[Before-and-after object lists]
■ ■ ■ ■

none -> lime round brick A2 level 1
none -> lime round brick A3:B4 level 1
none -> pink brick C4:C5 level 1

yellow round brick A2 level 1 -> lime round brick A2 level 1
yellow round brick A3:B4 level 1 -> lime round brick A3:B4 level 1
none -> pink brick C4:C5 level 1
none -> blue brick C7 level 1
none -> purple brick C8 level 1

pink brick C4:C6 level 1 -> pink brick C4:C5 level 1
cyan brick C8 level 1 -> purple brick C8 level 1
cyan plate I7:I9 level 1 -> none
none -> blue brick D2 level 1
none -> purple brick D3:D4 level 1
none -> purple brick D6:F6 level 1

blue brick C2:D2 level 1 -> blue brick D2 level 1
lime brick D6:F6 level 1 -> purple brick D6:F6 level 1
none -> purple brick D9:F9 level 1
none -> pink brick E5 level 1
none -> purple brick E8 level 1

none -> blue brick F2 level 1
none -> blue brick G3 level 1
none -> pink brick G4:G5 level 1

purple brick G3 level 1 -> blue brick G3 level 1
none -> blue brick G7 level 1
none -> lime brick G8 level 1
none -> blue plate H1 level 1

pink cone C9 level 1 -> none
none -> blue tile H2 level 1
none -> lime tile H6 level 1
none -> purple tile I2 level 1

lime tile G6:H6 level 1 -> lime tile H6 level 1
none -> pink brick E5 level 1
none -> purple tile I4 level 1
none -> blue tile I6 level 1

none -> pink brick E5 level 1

■ ■ ■ ■

Output exactly what runs from the line with "pink cone C9 level 1 -> none" to the final line above, both lines included, and nothing else.

> **Solution**
pink cone C9 level 1 -> none
none -> blue tile H2 level 1
none -> lime tile H6 level 1
none -> purple tile I2 level 1

lime tile G6:H6 level 1 -> lime tile H6 level 1
none -> pink brick E5 level 1
none -> purple tile I4 level 1
none -> blue tile I6 level 1

none -> pink brick E5 level 1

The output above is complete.